++++ Data supplied

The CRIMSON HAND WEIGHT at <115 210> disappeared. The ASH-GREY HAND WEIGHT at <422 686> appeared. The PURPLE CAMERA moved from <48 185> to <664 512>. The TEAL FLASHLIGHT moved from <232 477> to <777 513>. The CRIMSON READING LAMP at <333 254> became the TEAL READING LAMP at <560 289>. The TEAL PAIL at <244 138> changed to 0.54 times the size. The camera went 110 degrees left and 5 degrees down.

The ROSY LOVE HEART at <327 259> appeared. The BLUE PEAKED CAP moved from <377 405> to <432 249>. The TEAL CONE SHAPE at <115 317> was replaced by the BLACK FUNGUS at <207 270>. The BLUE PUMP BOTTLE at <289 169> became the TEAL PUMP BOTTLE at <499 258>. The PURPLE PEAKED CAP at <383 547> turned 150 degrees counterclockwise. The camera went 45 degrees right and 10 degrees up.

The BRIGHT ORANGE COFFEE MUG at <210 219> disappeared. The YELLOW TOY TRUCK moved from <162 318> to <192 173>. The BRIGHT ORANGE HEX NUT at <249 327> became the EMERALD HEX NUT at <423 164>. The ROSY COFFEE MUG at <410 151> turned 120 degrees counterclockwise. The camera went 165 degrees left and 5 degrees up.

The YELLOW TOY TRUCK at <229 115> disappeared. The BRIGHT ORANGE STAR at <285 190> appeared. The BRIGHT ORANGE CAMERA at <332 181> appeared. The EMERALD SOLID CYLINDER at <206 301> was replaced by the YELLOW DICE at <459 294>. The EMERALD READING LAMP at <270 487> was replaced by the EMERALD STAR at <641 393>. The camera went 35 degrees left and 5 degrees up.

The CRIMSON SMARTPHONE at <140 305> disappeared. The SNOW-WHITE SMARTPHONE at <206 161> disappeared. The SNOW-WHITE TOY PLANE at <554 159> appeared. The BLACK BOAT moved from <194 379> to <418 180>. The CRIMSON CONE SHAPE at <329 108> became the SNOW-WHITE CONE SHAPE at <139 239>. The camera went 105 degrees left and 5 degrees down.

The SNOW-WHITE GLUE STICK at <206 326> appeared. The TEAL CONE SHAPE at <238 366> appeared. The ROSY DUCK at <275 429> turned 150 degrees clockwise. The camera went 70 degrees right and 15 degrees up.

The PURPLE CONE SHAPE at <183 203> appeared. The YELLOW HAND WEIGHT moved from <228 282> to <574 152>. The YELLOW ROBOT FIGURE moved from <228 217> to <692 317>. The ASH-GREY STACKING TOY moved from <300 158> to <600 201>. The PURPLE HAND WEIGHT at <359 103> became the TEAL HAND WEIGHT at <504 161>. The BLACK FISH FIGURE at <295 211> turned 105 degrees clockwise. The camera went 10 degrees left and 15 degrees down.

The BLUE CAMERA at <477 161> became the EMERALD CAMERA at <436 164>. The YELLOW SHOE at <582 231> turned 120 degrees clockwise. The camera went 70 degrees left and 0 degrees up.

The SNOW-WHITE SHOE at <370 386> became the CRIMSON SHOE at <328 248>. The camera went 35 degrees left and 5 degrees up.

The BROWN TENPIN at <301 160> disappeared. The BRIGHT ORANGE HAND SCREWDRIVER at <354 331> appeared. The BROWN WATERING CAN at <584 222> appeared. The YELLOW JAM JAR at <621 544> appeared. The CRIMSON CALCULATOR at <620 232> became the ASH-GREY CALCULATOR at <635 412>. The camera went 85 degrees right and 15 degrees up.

++++++++

Transcribe every record exactly, keeping each line as it is.

The CRIMSON HAND WEIGHT at <115 210> disappeared. The ASH-GREY HAND WEIGHT at <422 686> appeared. The PURPLE CAMERA moved from <48 185> to <664 512>. The TEAL FLASHLIGHT moved from <232 477> to <777 513>. The CRIMSON READING LAMP at <333 254> became the TEAL READING LAMP at <560 289>. The TEAL PAIL at <244 138> changed to 0.54 times the size. The camera went 110 degrees left and 5 degrees down.

The ROSY LOVE HEART at <327 259> appeared. The BLUE PEAKED CAP moved from <377 405> to <432 249>. The TEAL CONE SHAPE at <115 317> was replaced by the BLACK FUNGUS at <207 270>. The BLUE PUMP BOTTLE at <289 169> became the TEAL PUMP BOTTLE at <499 258>. The PURPLE PEAKED CAP at <383 547> turned 150 degrees counterclockwise. The camera went 45 degrees right and 10 degrees up.

The BRIGHT ORANGE COFFEE MUG at <210 219> disappeared. The YELLOW TOY TRUCK moved from <162 318> to <192 173>. The BRIGHT ORANGE HEX NUT at <249 327> became the EMERALD HEX NUT at <423 164>. The ROSY COFFEE MUG at <410 151> turned 120 degrees counterclockwise. The camera went 165 degrees left and 5 degrees up.

The YELLOW TOY TRUCK at <229 115> disappeared. The BRIGHT ORANGE STAR at <285 190> appeared. The BRIGHT ORANGE CAMERA at <332 181> appeared. The EMERALD SOLID CYLINDER at <206 301> was replaced by the YELLOW DICE at <459 294>. The EMERALD READING LAMP at <270 487> was replaced by the EMERALD STAR at <641 393>. The camera went 35 degrees left and 5 degrees up.

The CRIMSON SMARTPHONE at <140 305> disappeared. The SNOW-WHITE SMARTPHONE at <206 161> disappeared. The SNOW-WHITE TOY PLANE at <554 159> appeared. The BLACK BOAT moved from <194 379> to <418 180>. The CRIMSON CONE SHAPE at <329 108> became the SNOW-WHITE CONE SHAPE at <139 239>. The camera went 105 degrees left and 5 degrees down.

The SNOW-WHITE GLUE STICK at <206 326> appeared. The TEAL CONE SHAPE at <238 366> appeared. The ROSY DUCK at <275 429> turned 150 degrees clockwise. The camera went 70 degrees right and 15 degrees up.

The PURPLE CONE SHAPE at <183 203> appeared. The YELLOW HAND WEIGHT moved from <228 282> to <574 152>. The YELLOW ROBOT FIGURE moved from <228 217> to <692 317>. The ASH-GREY STACKING TOY moved from <300 158> to <600 201>. The PURPLE HAND WEIGHT at <359 103> became the TEAL HAND WEIGHT at <504 161>. The BLACK FISH FIGURE at <295 211> turned 105 degrees clockwise. The camera went 10 degrees left and 15 degrees down.

The BLUE CAMERA at <477 161> became the EMERALD CAMERA at <436 164>. The YELLOW SHOE at <582 231> turned 120 degrees clockwise. The camera went 70 degrees left and 0 degrees up.

The SNOW-WHITE SHOE at <370 386> became the CRIMSON SHOE at <328 248>. The camera went 35 degrees left and 5 degrees up.

The BROWN TENPIN at <301 160> disappeared. The BRIGHT ORANGE HAND SCREWDRIVER at <354 331> appeared. The BROWN WATERING CAN at <584 222> appeared. The YELLOW JAM JAR at <621 544> appeared. The CRIMSON CALCULATOR at <620 232> became the ASH-GREY CALCULATOR at <635 412>. The camera went 85 degrees right and 15 degrees up.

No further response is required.